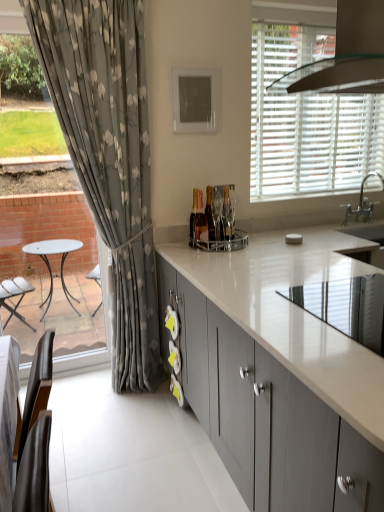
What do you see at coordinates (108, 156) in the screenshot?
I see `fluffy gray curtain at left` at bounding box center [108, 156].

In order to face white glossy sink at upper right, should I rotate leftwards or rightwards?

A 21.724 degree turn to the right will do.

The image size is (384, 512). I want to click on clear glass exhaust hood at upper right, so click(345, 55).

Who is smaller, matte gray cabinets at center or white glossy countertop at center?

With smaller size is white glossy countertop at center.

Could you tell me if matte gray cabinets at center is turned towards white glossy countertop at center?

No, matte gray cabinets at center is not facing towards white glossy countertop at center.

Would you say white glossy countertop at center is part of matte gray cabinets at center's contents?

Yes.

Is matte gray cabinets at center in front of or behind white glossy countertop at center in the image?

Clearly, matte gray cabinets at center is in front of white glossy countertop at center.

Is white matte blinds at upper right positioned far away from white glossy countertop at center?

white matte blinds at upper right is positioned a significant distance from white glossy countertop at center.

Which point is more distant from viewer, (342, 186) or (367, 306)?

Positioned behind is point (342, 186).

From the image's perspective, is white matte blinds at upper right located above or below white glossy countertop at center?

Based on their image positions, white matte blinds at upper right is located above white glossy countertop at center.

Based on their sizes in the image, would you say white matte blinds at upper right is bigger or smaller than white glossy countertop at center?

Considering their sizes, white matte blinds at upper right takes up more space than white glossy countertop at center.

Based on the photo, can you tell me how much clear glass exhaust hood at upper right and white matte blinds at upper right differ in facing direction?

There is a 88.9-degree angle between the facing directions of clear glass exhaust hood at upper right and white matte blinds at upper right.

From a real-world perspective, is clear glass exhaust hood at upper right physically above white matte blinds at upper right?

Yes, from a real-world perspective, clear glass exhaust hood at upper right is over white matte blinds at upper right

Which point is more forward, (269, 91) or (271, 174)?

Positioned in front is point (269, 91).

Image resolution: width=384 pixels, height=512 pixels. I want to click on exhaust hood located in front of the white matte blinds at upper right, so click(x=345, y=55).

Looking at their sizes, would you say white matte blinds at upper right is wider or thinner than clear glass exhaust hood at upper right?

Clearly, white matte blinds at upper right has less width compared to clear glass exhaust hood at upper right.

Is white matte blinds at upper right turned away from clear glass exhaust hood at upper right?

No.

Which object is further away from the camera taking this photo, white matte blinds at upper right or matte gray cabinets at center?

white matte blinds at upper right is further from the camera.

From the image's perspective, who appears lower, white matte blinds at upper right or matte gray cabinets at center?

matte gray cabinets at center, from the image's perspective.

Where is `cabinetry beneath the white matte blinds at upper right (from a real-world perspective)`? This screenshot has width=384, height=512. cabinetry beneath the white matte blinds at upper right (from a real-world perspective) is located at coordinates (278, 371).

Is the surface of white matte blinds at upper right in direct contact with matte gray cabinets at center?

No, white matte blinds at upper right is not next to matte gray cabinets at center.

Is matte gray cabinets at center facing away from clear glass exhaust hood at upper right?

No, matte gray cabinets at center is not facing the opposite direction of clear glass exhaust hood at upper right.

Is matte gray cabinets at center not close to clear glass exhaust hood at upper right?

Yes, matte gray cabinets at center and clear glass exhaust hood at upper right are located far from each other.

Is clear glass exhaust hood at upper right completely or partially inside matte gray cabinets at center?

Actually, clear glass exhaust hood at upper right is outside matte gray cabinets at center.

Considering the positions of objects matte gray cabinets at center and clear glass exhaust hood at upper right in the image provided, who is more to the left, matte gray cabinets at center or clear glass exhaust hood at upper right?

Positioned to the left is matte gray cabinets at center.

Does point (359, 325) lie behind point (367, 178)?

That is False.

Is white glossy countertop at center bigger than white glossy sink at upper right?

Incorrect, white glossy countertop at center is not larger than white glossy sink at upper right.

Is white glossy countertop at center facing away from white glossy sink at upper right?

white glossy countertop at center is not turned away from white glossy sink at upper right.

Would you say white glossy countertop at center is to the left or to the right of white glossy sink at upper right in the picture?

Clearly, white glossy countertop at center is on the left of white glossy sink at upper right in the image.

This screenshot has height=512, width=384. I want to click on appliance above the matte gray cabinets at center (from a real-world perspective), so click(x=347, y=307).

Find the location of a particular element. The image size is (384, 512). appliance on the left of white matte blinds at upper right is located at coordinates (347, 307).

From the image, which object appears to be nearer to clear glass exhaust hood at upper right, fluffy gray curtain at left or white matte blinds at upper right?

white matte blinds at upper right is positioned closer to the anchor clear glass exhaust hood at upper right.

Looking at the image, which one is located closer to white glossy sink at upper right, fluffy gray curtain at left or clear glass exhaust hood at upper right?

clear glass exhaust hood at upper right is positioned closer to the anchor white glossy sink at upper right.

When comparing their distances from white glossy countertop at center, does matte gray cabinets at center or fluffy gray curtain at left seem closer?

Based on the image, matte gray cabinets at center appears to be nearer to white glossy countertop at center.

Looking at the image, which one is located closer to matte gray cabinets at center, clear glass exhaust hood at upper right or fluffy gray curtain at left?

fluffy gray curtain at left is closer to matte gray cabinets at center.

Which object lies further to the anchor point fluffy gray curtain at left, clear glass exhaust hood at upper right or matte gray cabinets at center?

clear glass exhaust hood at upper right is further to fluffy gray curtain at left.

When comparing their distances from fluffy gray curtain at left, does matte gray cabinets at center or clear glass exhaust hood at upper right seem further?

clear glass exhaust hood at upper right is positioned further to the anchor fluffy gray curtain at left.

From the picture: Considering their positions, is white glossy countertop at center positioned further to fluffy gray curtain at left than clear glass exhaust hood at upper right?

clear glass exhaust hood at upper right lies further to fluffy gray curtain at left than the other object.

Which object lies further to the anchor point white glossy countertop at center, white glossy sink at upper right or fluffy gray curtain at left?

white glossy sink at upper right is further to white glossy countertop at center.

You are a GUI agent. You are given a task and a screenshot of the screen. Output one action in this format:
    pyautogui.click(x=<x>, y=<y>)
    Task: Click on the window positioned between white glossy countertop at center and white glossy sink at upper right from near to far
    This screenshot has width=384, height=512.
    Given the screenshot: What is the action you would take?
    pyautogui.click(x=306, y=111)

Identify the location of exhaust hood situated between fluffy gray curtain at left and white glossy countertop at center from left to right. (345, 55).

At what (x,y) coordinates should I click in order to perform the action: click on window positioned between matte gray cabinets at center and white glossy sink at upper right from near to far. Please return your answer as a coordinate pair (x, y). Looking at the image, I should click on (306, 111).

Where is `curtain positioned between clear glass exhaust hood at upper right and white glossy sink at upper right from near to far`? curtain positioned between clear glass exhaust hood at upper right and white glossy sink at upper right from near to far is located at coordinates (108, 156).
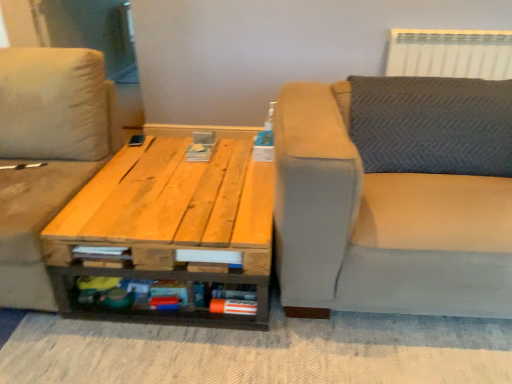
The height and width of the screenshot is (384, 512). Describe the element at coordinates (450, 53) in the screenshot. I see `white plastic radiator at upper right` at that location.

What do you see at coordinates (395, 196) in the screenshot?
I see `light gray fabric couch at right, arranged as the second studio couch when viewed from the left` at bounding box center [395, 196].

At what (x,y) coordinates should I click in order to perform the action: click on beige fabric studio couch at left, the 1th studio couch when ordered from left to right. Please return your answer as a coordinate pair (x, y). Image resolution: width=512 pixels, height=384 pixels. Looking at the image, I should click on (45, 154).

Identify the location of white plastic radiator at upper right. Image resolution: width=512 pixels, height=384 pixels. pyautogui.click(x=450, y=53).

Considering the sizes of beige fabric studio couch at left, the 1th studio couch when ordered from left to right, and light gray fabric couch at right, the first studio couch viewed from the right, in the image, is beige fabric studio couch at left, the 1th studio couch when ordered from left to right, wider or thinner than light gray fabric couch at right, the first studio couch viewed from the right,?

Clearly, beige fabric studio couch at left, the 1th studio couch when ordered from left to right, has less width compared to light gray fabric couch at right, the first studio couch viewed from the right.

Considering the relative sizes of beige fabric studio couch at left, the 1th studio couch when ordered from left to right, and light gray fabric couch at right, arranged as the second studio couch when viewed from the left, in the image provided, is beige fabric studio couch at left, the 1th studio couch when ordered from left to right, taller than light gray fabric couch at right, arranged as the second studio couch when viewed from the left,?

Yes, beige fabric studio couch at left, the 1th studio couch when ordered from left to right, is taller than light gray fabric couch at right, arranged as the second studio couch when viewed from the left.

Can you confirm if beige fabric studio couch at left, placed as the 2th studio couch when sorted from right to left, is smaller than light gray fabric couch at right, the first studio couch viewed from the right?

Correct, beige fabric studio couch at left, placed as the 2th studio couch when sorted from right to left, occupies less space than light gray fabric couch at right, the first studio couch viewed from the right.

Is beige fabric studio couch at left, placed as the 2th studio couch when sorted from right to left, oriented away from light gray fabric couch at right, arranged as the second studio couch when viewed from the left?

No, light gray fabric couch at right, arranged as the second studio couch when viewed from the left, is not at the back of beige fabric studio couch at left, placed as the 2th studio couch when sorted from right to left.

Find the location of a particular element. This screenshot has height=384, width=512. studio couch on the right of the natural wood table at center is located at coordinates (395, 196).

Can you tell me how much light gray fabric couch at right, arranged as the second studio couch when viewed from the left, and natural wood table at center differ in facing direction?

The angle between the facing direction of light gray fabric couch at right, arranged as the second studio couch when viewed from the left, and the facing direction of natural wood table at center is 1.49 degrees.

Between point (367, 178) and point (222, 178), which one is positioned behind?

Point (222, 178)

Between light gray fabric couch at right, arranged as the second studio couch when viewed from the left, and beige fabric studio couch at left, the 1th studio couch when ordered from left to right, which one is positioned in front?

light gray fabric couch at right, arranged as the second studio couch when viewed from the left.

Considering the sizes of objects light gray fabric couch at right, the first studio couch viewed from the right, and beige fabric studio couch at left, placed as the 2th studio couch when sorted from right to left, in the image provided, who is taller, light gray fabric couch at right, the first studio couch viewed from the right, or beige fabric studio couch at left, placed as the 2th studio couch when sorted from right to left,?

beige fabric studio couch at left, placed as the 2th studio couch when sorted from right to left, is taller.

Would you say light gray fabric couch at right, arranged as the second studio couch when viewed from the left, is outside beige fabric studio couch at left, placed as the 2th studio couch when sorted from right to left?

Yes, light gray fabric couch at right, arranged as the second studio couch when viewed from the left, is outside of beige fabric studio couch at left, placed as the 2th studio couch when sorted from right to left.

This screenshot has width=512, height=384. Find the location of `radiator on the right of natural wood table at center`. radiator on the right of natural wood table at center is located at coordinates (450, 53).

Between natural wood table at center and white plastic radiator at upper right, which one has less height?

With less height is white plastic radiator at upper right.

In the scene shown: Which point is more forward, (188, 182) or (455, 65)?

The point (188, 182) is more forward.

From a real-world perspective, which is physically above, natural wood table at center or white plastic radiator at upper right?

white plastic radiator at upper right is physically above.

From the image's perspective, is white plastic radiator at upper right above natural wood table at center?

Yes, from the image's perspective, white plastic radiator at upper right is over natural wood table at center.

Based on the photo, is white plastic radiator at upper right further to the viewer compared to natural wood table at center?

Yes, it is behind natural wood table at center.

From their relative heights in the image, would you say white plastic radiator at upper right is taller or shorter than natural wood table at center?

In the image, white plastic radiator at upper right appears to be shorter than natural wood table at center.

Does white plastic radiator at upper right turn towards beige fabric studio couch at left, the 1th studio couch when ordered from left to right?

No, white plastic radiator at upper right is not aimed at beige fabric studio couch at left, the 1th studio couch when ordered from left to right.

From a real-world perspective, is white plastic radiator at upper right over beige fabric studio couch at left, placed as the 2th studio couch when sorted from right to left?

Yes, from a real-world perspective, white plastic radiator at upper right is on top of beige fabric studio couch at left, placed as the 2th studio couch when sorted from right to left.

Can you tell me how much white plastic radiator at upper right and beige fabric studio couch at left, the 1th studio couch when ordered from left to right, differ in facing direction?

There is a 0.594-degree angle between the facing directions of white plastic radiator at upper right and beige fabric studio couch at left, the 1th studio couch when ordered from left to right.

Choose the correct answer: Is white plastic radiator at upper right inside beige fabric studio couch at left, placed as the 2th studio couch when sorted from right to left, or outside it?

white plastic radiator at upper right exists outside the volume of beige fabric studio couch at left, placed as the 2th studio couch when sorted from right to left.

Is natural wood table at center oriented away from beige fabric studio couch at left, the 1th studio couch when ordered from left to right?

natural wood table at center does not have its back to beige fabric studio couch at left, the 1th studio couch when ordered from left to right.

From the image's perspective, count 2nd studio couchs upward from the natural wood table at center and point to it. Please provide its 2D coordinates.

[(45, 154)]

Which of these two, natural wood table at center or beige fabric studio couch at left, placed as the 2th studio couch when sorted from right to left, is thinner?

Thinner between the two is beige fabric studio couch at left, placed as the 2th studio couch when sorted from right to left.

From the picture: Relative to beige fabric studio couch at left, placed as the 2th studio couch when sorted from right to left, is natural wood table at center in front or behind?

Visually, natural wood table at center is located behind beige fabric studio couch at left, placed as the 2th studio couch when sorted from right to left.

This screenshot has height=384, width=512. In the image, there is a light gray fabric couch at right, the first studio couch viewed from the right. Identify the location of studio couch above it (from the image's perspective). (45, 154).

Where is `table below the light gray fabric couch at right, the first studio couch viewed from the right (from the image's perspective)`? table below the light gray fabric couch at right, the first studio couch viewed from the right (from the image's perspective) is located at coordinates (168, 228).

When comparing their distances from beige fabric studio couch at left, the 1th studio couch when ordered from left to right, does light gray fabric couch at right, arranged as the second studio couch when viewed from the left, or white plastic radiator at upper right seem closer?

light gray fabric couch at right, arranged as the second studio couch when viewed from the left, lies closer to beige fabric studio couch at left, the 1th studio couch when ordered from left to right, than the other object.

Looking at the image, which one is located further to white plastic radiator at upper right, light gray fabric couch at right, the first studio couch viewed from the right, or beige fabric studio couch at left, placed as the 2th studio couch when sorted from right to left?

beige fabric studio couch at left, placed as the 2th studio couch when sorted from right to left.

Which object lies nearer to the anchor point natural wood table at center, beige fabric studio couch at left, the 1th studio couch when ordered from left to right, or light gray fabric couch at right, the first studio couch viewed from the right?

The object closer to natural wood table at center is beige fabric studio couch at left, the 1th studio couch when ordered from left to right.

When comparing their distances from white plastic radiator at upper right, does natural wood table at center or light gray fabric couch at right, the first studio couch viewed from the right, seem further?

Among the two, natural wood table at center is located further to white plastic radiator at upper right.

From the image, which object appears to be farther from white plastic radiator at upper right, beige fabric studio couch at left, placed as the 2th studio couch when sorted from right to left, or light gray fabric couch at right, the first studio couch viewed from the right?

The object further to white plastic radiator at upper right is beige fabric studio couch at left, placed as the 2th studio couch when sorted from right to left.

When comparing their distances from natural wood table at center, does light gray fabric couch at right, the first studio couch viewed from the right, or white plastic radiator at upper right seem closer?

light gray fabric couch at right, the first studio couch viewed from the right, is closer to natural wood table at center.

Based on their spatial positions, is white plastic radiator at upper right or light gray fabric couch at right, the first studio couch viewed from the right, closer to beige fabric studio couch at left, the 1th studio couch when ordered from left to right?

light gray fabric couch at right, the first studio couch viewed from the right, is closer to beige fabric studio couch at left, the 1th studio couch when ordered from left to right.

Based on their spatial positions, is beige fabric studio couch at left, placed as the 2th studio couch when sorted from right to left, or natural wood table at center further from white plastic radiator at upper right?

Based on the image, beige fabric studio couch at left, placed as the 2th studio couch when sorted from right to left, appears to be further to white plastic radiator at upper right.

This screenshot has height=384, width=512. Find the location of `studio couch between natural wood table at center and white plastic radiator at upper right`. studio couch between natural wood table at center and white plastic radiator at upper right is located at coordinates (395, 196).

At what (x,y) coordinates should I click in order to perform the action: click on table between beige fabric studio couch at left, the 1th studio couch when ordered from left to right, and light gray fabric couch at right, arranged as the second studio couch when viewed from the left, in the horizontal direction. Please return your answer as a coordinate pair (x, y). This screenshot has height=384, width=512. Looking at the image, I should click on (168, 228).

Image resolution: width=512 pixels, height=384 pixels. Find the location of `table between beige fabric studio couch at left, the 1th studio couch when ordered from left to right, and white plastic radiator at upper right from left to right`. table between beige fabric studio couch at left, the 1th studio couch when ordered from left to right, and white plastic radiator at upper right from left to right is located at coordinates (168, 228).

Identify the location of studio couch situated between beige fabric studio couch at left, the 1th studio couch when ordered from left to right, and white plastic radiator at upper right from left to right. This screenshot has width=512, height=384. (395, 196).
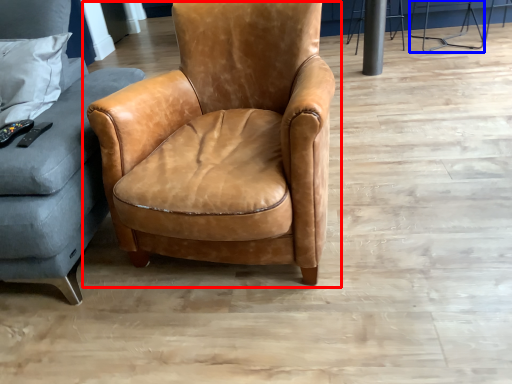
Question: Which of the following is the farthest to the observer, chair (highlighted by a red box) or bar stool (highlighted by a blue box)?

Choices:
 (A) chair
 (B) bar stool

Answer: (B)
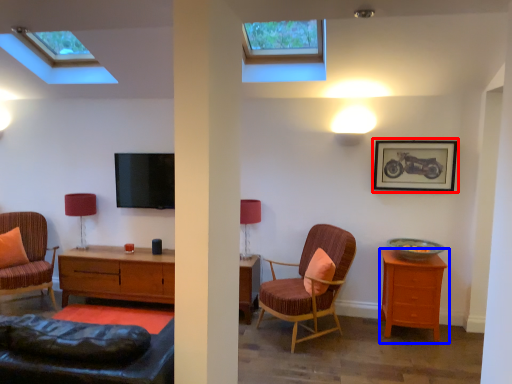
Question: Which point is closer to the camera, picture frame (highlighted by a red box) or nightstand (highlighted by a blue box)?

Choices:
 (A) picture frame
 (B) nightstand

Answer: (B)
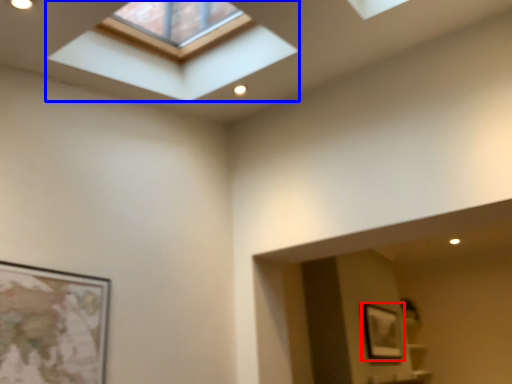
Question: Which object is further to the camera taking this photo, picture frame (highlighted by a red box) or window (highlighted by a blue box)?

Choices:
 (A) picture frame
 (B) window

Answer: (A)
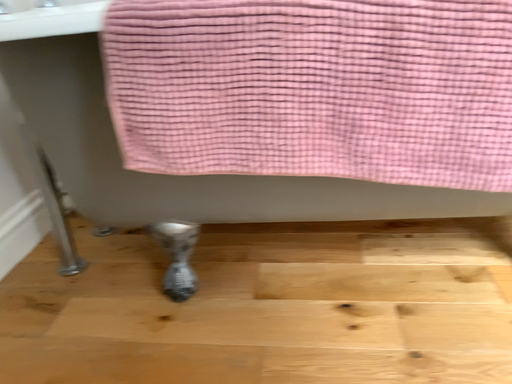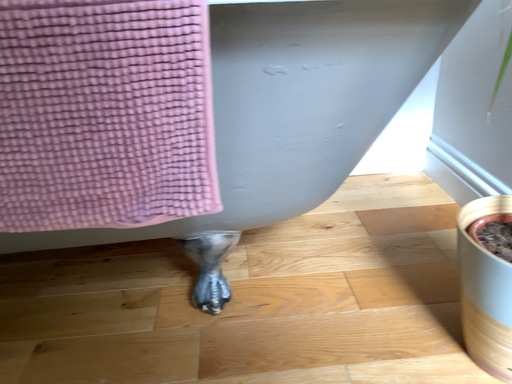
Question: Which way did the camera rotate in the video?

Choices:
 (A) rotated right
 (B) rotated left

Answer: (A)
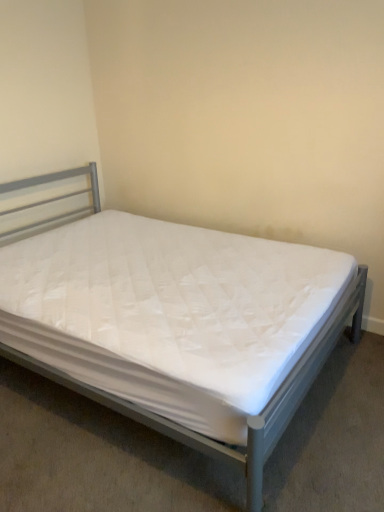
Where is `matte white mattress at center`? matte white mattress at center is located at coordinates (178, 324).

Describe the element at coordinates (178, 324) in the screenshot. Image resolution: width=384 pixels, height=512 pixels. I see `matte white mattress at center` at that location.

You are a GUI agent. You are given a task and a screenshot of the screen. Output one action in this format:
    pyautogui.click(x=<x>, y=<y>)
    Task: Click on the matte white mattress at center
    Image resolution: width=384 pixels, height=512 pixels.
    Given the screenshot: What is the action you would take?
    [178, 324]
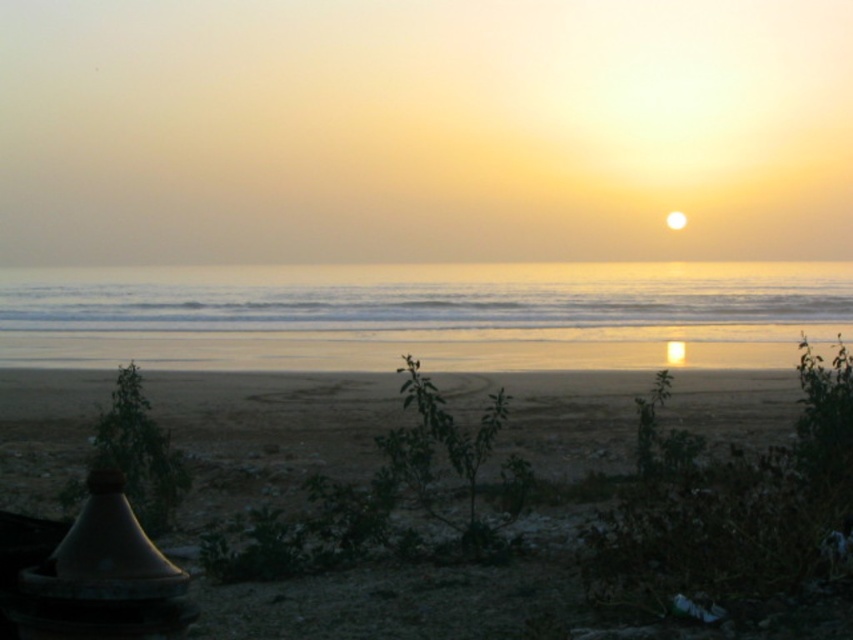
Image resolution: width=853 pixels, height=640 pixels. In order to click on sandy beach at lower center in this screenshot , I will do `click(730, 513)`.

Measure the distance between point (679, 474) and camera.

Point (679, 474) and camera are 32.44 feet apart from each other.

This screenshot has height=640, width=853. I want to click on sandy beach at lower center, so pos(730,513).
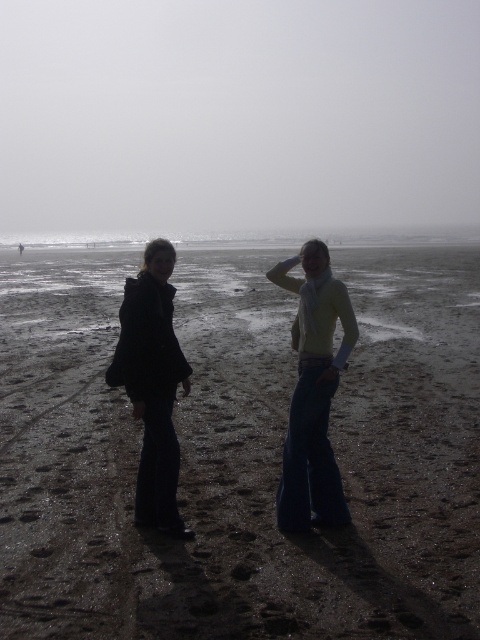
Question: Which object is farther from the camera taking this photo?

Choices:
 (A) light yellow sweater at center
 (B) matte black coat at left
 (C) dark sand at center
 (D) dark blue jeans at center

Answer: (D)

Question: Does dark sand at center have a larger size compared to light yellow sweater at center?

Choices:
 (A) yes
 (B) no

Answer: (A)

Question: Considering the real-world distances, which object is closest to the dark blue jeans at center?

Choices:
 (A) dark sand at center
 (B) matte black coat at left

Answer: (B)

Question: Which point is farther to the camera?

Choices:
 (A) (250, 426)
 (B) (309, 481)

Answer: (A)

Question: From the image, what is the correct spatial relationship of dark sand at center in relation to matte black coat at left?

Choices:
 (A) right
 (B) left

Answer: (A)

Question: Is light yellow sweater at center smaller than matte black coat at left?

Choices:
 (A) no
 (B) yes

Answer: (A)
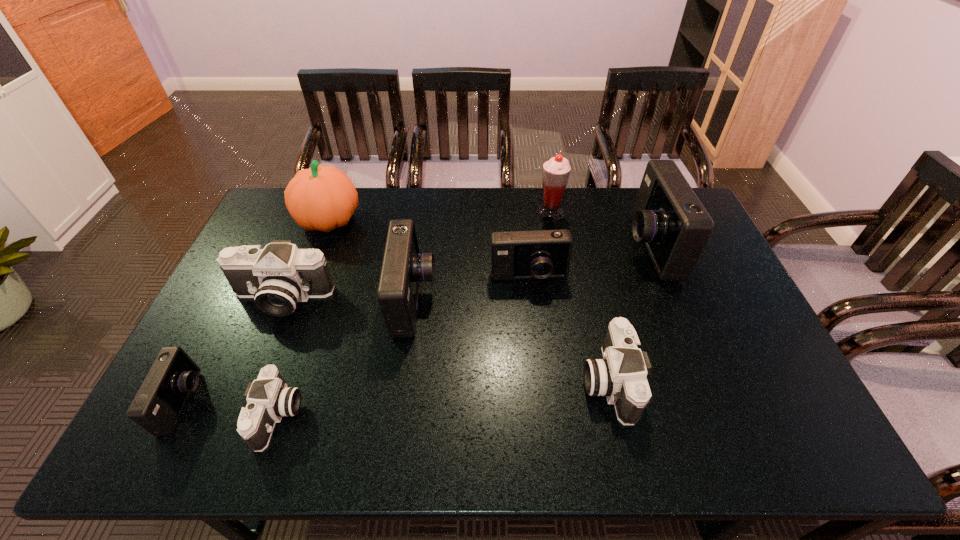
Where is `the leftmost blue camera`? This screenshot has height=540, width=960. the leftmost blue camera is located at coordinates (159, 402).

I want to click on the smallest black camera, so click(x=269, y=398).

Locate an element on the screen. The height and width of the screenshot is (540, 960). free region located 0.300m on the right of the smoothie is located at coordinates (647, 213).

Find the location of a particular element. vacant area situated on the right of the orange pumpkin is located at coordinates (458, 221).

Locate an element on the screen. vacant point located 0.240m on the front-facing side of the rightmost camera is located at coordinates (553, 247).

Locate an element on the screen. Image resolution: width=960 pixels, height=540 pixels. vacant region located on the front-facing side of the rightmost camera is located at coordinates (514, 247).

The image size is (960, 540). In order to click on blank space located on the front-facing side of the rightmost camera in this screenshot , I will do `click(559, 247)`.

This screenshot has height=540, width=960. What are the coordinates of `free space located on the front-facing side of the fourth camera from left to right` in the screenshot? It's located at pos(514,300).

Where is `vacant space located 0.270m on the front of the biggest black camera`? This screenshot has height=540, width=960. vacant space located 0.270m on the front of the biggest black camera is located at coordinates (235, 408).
━━━━━━━━━━━━━━━━━━━━━━━━━━━━━━
# Assigned task
Put the records above into a numbered list, from the line containing "Looking at their" through the line containing "Clearly, white matte", leaving out blank lines.

# Task result
1. Looking at their sizes, would you say white matte blinds at upper right is wider or thinner than clear glass exhaust hood at upper right?
2. Clearly, white matte blinds at upper right has less width compared to clear glass exhaust hood at upper right.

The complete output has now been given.